## YOUR INSTRUCTIONS
Convert the data below into a JSON list of strings, with one string for each line and blank lines omitted. Do not include the picture markers.

Spatial relation data:

● ● ● ●

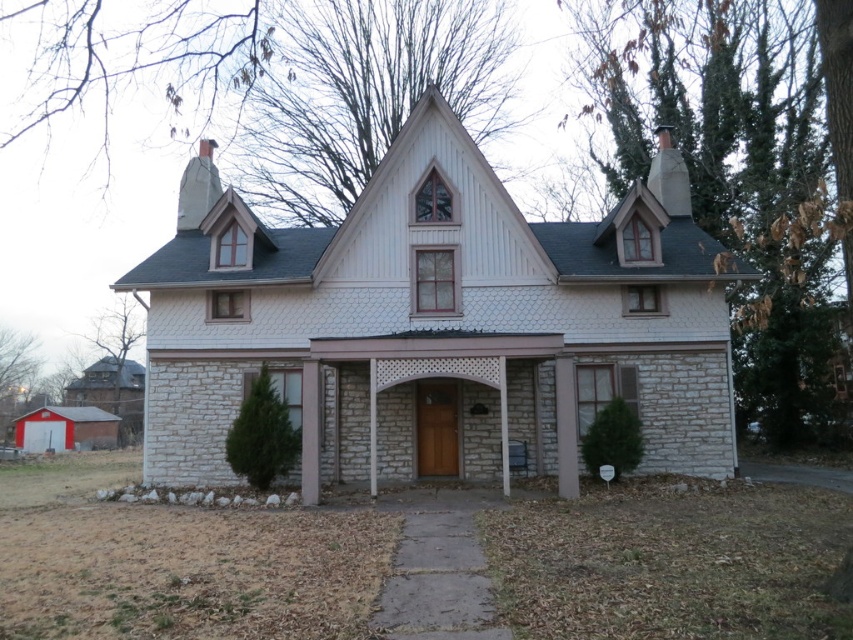
You are standing at the entrance of the two story house and want to place a new decorative statue exactly at the center of the house. Given the location of the white stone pillar at right, can you determine if the pillar is positioned to the left or right of the house center?

The white stone pillar at right is located at point (566, 428). Since the house center would be at point (426, 320), the pillar is positioned to the right of the center.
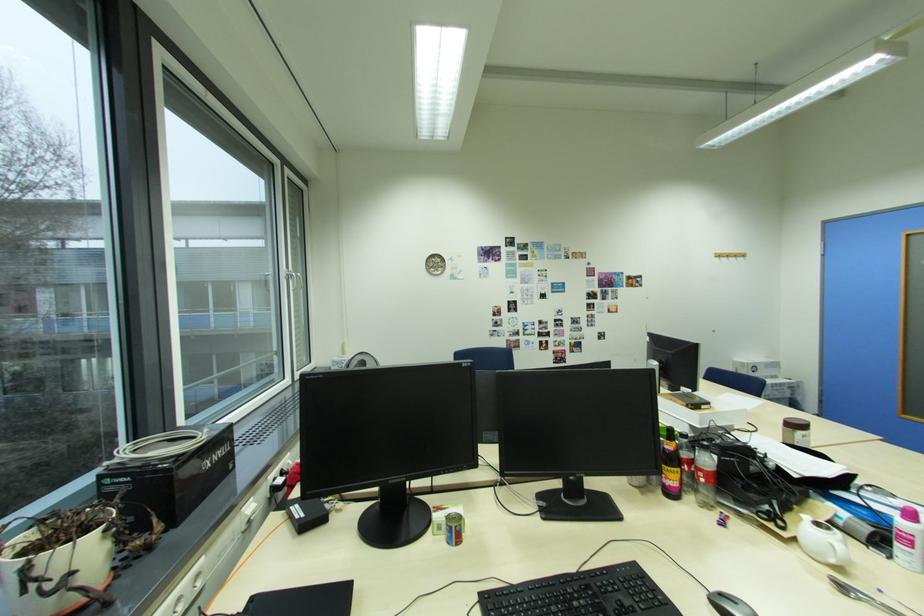
Identify the location of clear plastic bottle. (704, 476).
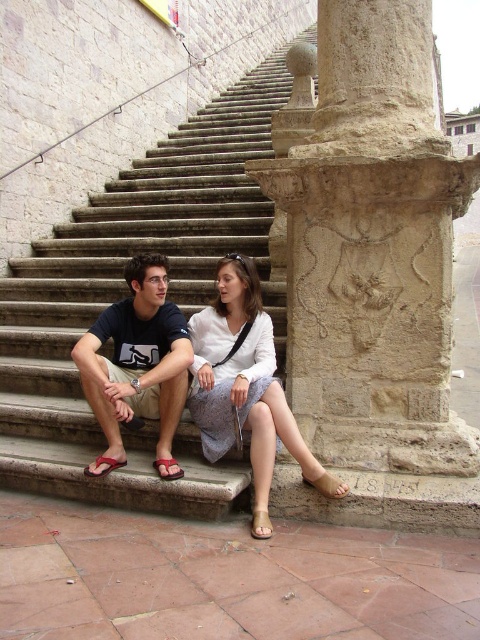
Does stone textured column at right appear on the right side of light blue fabric dress at center?

Correct, you'll find stone textured column at right to the right of light blue fabric dress at center.

Does stone textured column at right have a smaller size compared to light blue fabric dress at center?

No, stone textured column at right is not smaller than light blue fabric dress at center.

Find the location of `stone textured column at right`. stone textured column at right is located at coordinates (373, 248).

Is stone stairs at center bigger than dark blue t-shirt at lower center?

Answer: Indeed, stone stairs at center has a larger size compared to dark blue t-shirt at lower center.

Consider the image. Is stone stairs at center shorter than dark blue t-shirt at lower center?

No.

Does point (263, 266) come behind point (120, 364)?

That is True.

Locate an element on the screen. The width and height of the screenshot is (480, 640). stone stairs at center is located at coordinates (128, 292).

Which is above, light blue fabric dress at center or dark blue t-shirt at lower center?

dark blue t-shirt at lower center

Is light blue fabric dress at center taller than dark blue t-shirt at lower center?

Correct, light blue fabric dress at center is much taller as dark blue t-shirt at lower center.

Is point (255, 492) behind point (166, 307)?

No, (255, 492) is in front of (166, 307).

You are a GUI agent. You are given a task and a screenshot of the screen. Output one action in this format:
    pyautogui.click(x=<x>, y=<y>)
    Task: Click on the light blue fabric dress at center
    The height and width of the screenshot is (640, 480).
    Given the screenshot: What is the action you would take?
    pyautogui.click(x=245, y=387)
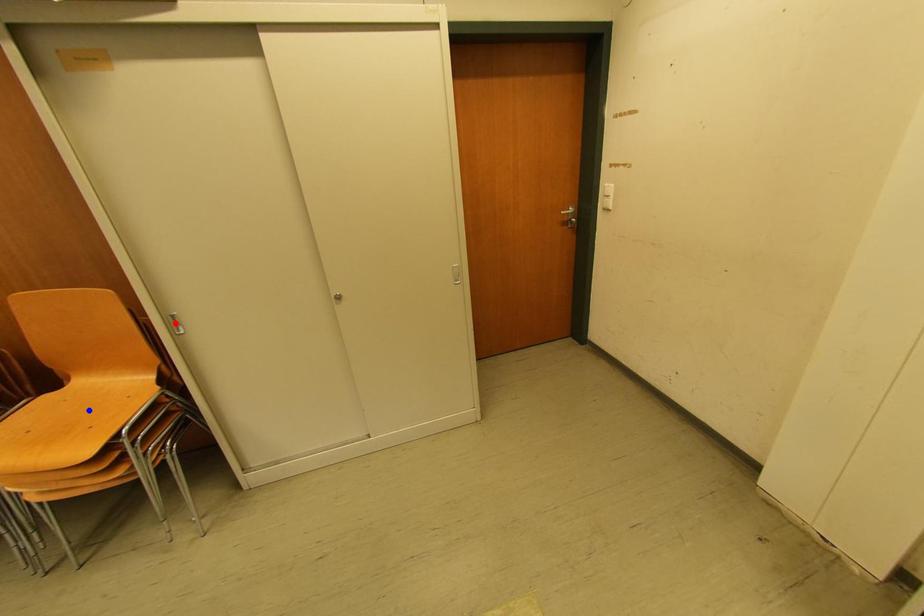
Question: Which of the two points in the image is closer to the camera?

Choices:
 (A) Blue point is closer.
 (B) Red point is closer.

Answer: (A)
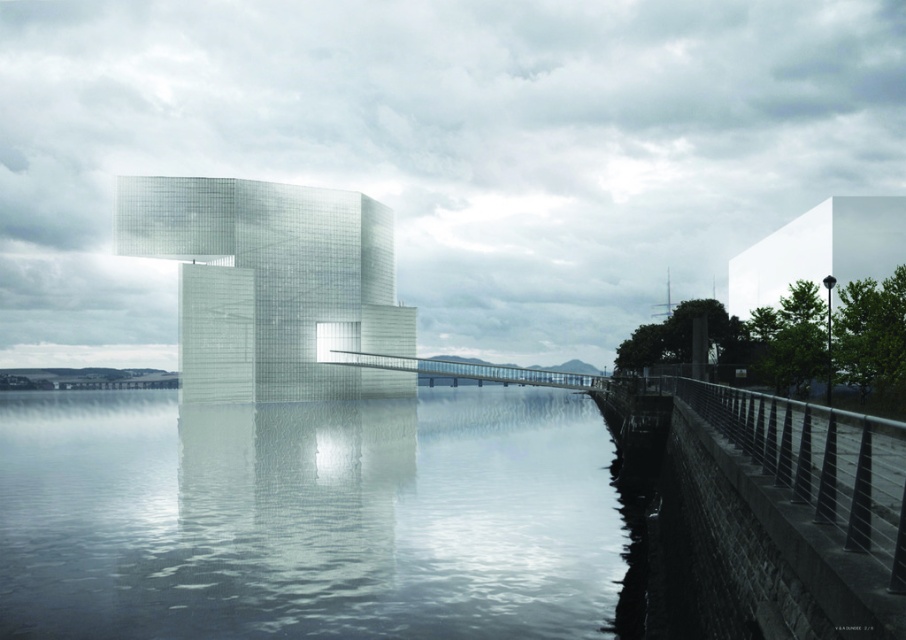
Question: Which object is closer to the camera taking this photo?

Choices:
 (A) transparent glass water at lower center
 (B) transparent glass bridge at center

Answer: (A)

Question: Which object appears closest to the camera in this image?

Choices:
 (A) transparent glass bridge at center
 (B) transparent glass water at lower center

Answer: (B)

Question: Is transparent glass water at lower center to the right of transparent glass bridge at center from the viewer's perspective?

Choices:
 (A) no
 (B) yes

Answer: (A)

Question: Is transparent glass water at lower center thinner than transparent glass bridge at center?

Choices:
 (A) yes
 (B) no

Answer: (B)

Question: Can you confirm if transparent glass water at lower center is positioned to the left of transparent glass bridge at center?

Choices:
 (A) yes
 (B) no

Answer: (A)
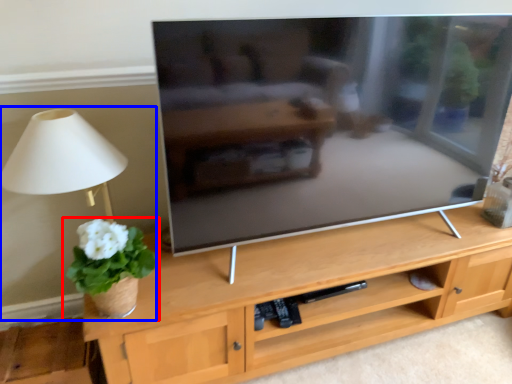
Question: Which point is further to the camera, houseplant (highlighted by a red box) or table lamp (highlighted by a blue box)?

Choices:
 (A) houseplant
 (B) table lamp

Answer: (B)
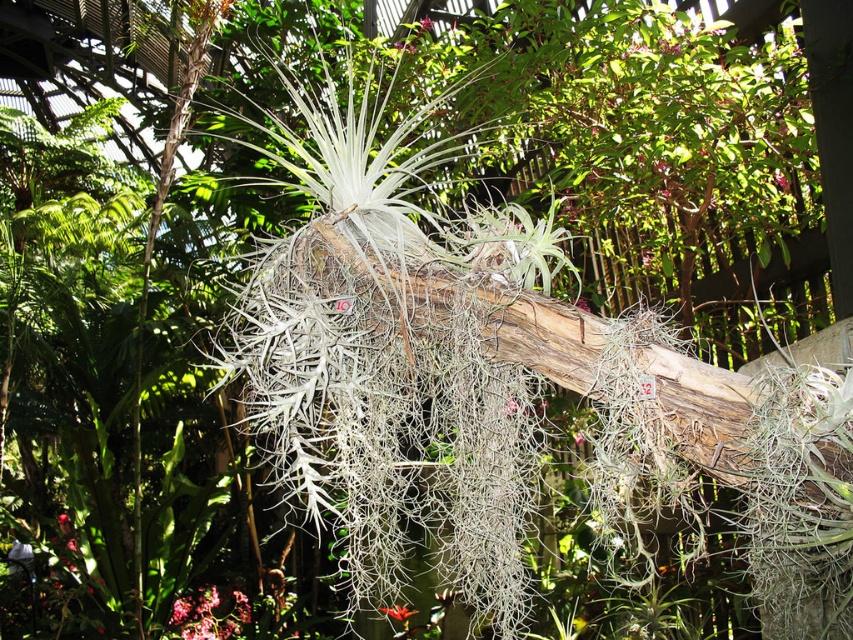
You are a botanist examining the image of the tropical greenhouse. You notice a specific point at coordinates point (207, 614). Based on the image, what object is this point located on?

The point (207, 614) is located on the pink matte flower at lower left.

You are a gardener who wants to plant a new flower in the greenhouse. You have a pot that can only accommodate flowers wider than 10 cm. Based on the image, can you determine if the pink matte flower at lower left or the orange matte flower at center would fit in the pot?

The pink matte flower at lower left might be wider than orange matte flower at center, so it could fit in the pot if it exceeds 10 cm. However, the exact width is uncertain without precise measurements.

● ● ● ●

## COMPLETED TASK
[
  "You are standing at the entrance of the two story house and want to place a new decorative statue exactly at the center of the house. Given the location of the white stone pillar at right, can you determine if the pillar is positioned to the left or right of the house center?",
  "The white stone pillar at right is located at point (566, 428). Since the house center would be at point (426, 320), the pillar is positioned to the right of the center.",
  "Identify the location of clear plastic bottle. (704, 476).",
  "Does stone textured column at right appear on the right side of light blue fabric dress at center?",
  "Correct, you'll find stone textured column at right to the right of light blue fabric dress at center.",
  "Does stone textured column at right have a smaller size compared to light blue fabric dress at center?",
  "No, stone textured column at right is not smaller than light blue fabric dress at center.",
  "Find the location of `stone textured column at right`. stone textured column at right is located at coordinates (373, 248).",
  "Is stone stairs at center bigger than dark blue t-shirt at lower center?",
  "Answer: Indeed, stone stairs at center has a larger size compared to dark blue t-shirt at lower center.",
  "Consider the image. Is stone stairs at center shorter than dark blue t-shirt at lower center?",
  "No.",
  "Does point (263, 266) come behind point (120, 364)?",
  "That is True.",
  "Locate an element on the screen. The width and height of the screenshot is (480, 640). stone stairs at center is located at coordinates (128, 292).",
  "Which is above, light blue fabric dress at center or dark blue t-shirt at lower center?",
  "dark blue t-shirt at lower center",
  "Is light blue fabric dress at center taller than dark blue t-shirt at lower center?",
  "Correct, light blue fabric dress at center is much taller as dark blue t-shirt at lower center.",
  "Is point (255, 492) behind point (166, 307)?",
  "No, (255, 492) is in front of (166, 307).",
  "You are a GUI agent. You are given a task and a screenshot of the screen. Output one action in this format:",
  "    pyautogui.click(x=<x>, y=<y>)",
  "    Task: Click on the light blue fabric dress at center",
  "    The height and width of the screenshot is (640, 480).",
  "    Given the screenshot: What is the action you would take?",
  "    pyautogui.click(x=245, y=387)",
  "Question: Which of the two points in the image is closer to the camera?",
  "Choices:",
  " (A) Blue point is closer.",
  " (B) Red point is closer.",
  "Answer: (A)",
  "Question: Which object is closer to the camera taking this photo?",
  "Choices:",
  " (A) transparent glass water at lower center",
  " (B) transparent glass bridge at center",
  "Answer: (A)",
  "Question: Which object appears closest to the camera in this image?",
  "Choices:",
  " (A) transparent glass bridge at center",
  " (B) transparent glass water at lower center",
  "Answer: (B)",
  "Question: Is transparent glass water at lower center to the right of transparent glass bridge at center from the viewer's perspective?",
  "Choices:",
  " (A) no",
  " (B) yes",
  "Answer: (A)",
  "Question: Is transparent glass water at lower center thinner than transparent glass bridge at center?",
  "Choices:",
  " (A) yes",
  " (B) no",
  "Answer: (B)",
  "Question: Can you confirm if transparent glass water at lower center is positioned to the left of transparent glass bridge at center?",
  "Choices:",
  " (A) yes",
  " (B) no",
  "Answer: (A)",
  "Question: Which point is further to the camera, houseplant (highlighted by a red box) or table lamp (highlighted by a blue box)?",
  "Choices:",
  " (A) houseplant",
  " (B) table lamp",
  "Answer: (B)",
  "You are a botanist examining the image of the tropical greenhouse. You notice a specific point at coordinates point (207, 614). Based on the image, what object is this point located on?",
  "The point (207, 614) is located on the pink matte flower at lower left.",
  "You are a gardener who wants to plant a new flower in the greenhouse. You have a pot that can only accommodate flowers wider than 10 cm. Based on the image, can you determine if the pink matte flower at lower left or the orange matte flower at center would fit in the pot?",
  "The pink matte flower at lower left might be wider than orange matte flower at center, so it could fit in the pot if it exceeds 10 cm. However, the exact width is uncertain without precise measurements."
]